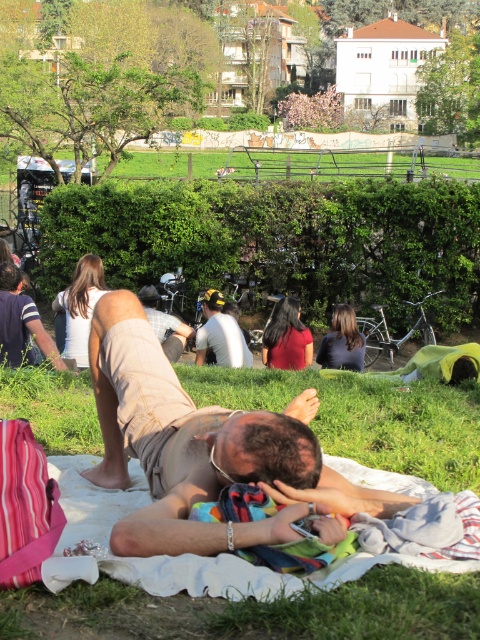
Which is behind, point (144, 460) or point (197, 362)?

The point (197, 362) is more distant.

Can you confirm if tan cotton shorts at lower center is smaller than white matte shirt at center?

Actually, tan cotton shorts at lower center might be larger than white matte shirt at center.

The width and height of the screenshot is (480, 640). What are the coordinates of `tan cotton shorts at lower center` in the screenshot? It's located at (204, 451).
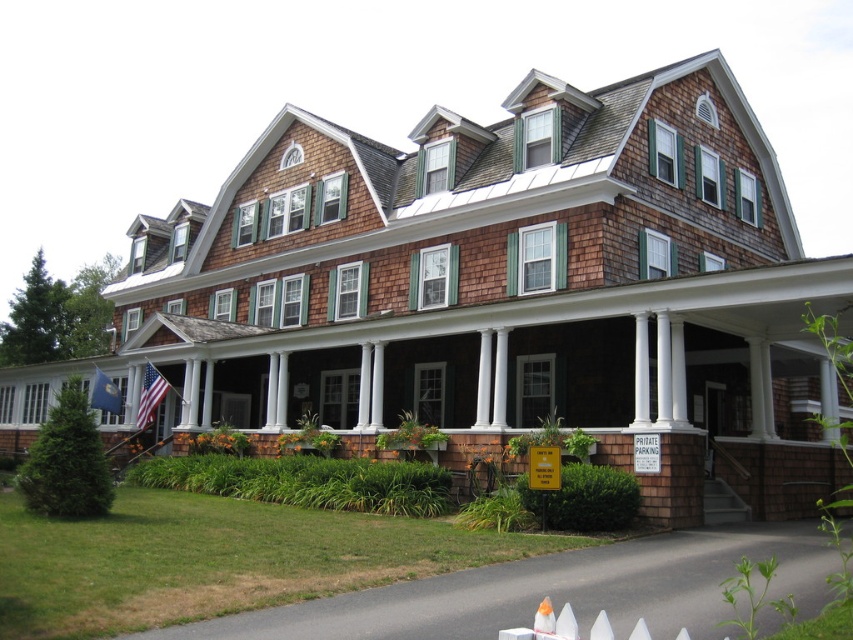
Question: Does american flag at left appear on the right side of blue fabric flag at lower left?

Choices:
 (A) no
 (B) yes

Answer: (B)

Question: Does american flag at left appear under blue fabric flag at lower left?

Choices:
 (A) no
 (B) yes

Answer: (A)

Question: Does american flag at left have a lesser width compared to blue fabric flag at lower left?

Choices:
 (A) yes
 (B) no

Answer: (A)

Question: Among these objects, which one is nearest to the camera?

Choices:
 (A) blue fabric flag at lower left
 (B) american flag at left

Answer: (B)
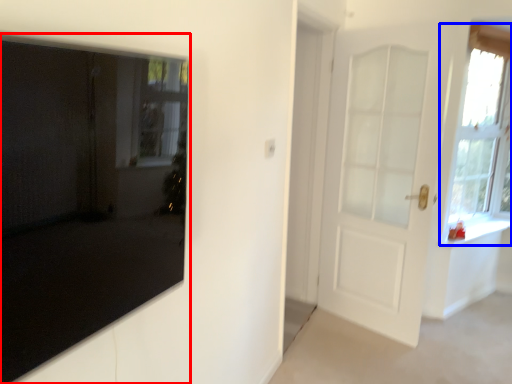
Question: Which of the following is the closest to the observer, door (highlighted by a red box) or window (highlighted by a blue box)?

Choices:
 (A) door
 (B) window

Answer: (A)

· · ·

Transcribe every line of the listing above word for word, omitting the pictures.

### Problem solution
Which is behind, point (144, 460) or point (197, 362)?

The point (197, 362) is more distant.

Can you confirm if tan cotton shorts at lower center is smaller than white matte shirt at center?

Actually, tan cotton shorts at lower center might be larger than white matte shirt at center.

The width and height of the screenshot is (480, 640). What are the coordinates of `tan cotton shorts at lower center` in the screenshot? It's located at (204, 451).
Question: Does american flag at left appear on the right side of blue fabric flag at lower left?

Choices:
 (A) no
 (B) yes

Answer: (B)

Question: Does american flag at left appear under blue fabric flag at lower left?

Choices:
 (A) no
 (B) yes

Answer: (A)

Question: Does american flag at left have a lesser width compared to blue fabric flag at lower left?

Choices:
 (A) yes
 (B) no

Answer: (A)

Question: Among these objects, which one is nearest to the camera?

Choices:
 (A) blue fabric flag at lower left
 (B) american flag at left

Answer: (B)
Question: Which of the following is the closest to the observer, door (highlighted by a red box) or window (highlighted by a blue box)?

Choices:
 (A) door
 (B) window

Answer: (A)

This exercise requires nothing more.